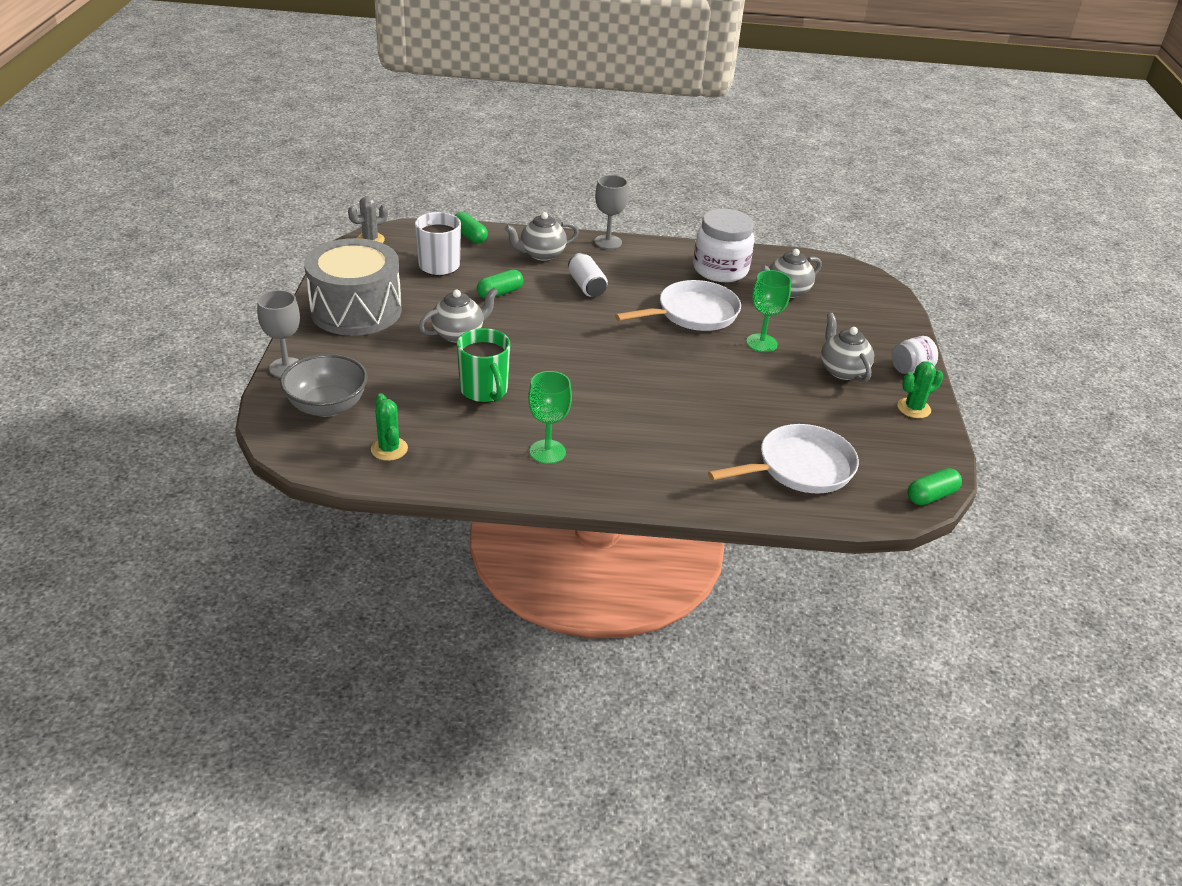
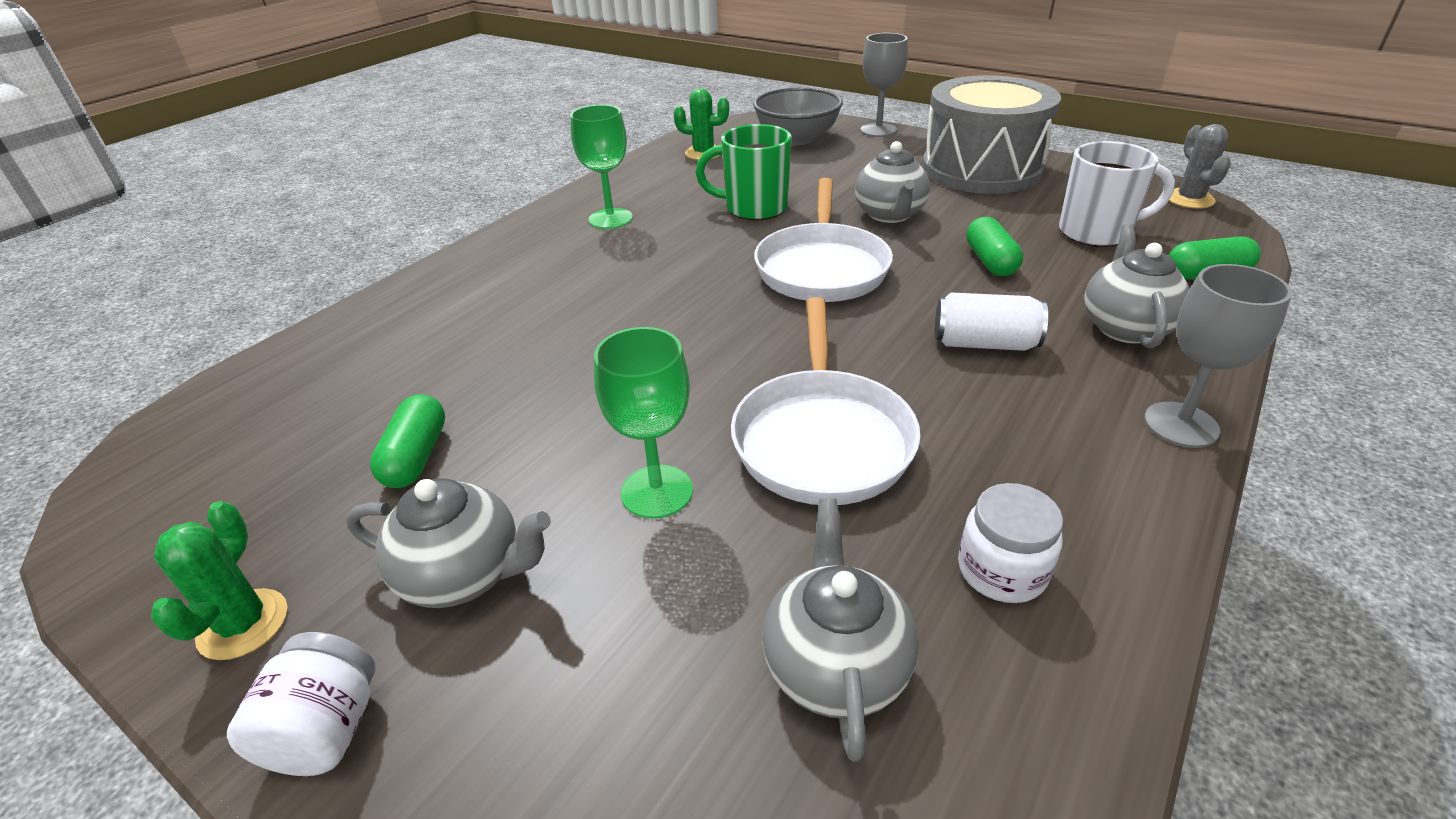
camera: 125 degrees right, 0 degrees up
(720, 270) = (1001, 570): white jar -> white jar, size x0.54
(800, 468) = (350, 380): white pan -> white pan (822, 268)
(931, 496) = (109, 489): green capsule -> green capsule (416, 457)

__PROBLEM DETAILS__
Take the material above and set it down exactly, minus the images.

__ANSWER TO THIS TASK__
camera: 125 degrees right, 0 degrees up
(720, 270) = (1001, 570): white jar -> white jar, size x0.54
(800, 468) = (350, 380): white pan -> white pan (822, 268)
(931, 496) = (109, 489): green capsule -> green capsule (416, 457)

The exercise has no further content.